→ Aim of the task: The expected output is every record below, transcribed exactly, with the pictures left out.
● ● ●
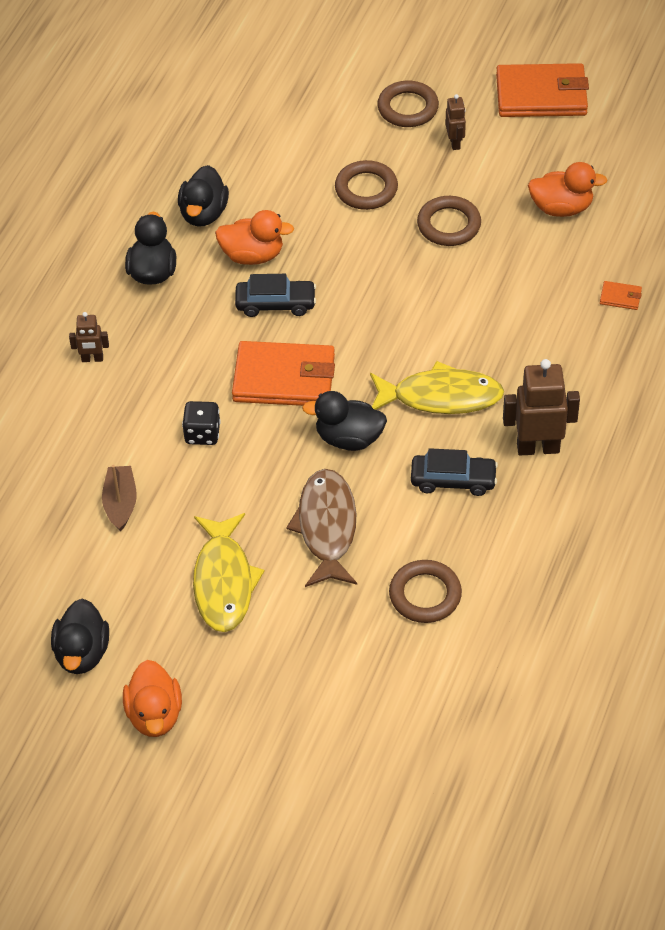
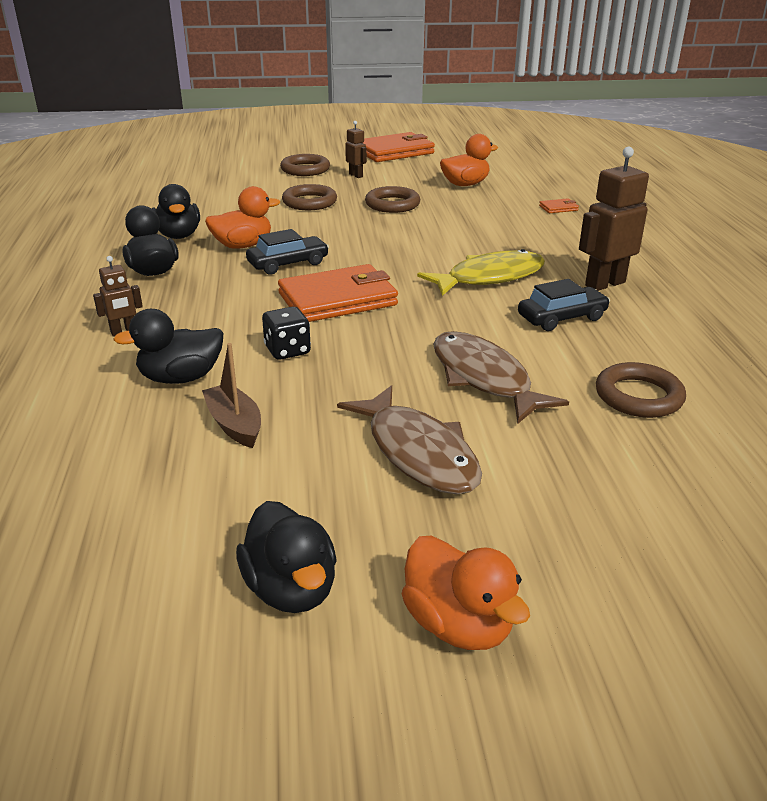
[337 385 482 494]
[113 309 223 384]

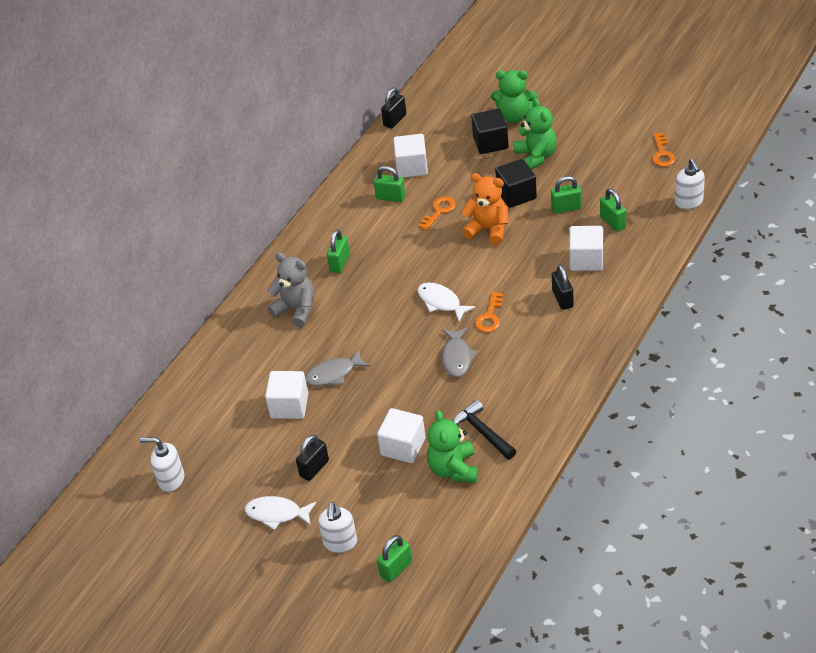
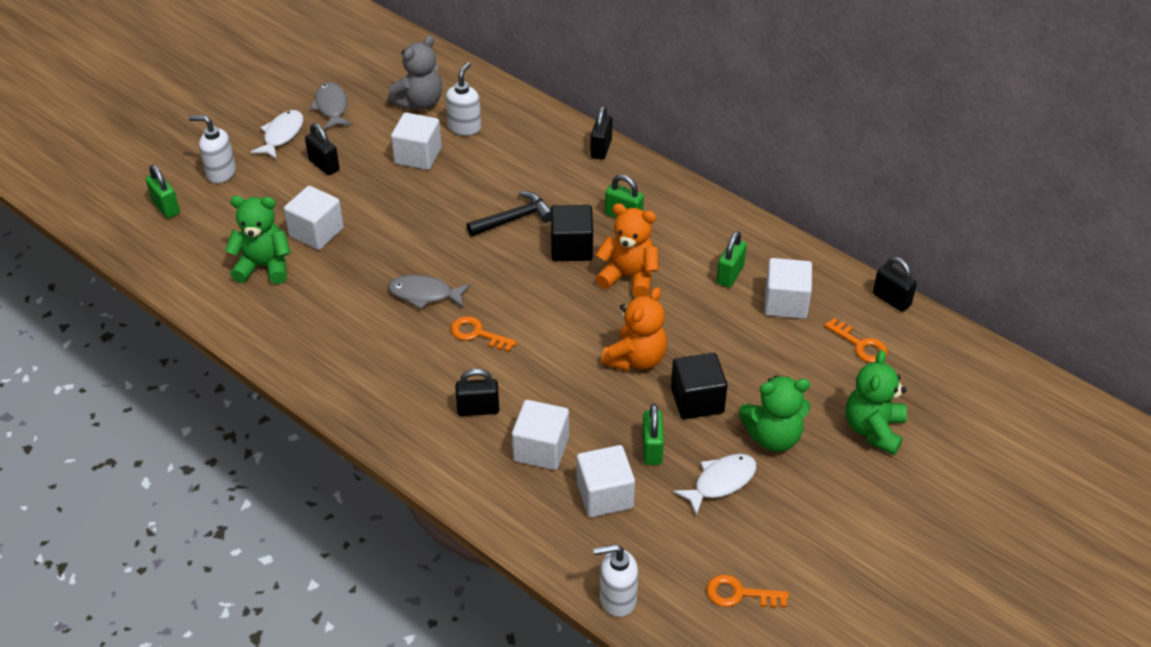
[446 62 481 136]
[388 35 442 110]
[310 82 352 130]
[824 318 888 363]
[673 454 757 516]
[466 191 551 236]
[551 205 593 261]
[577 445 635 517]
[590 106 613 160]
[595 203 659 297]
● ● ●
→ Output:
[337 385 482 494]
[113 309 223 384]

[446 62 481 136]
[388 35 442 110]
[310 82 352 130]
[824 318 888 363]
[673 454 757 516]
[466 191 551 236]
[551 205 593 261]
[577 445 635 517]
[590 106 613 160]
[595 203 659 297]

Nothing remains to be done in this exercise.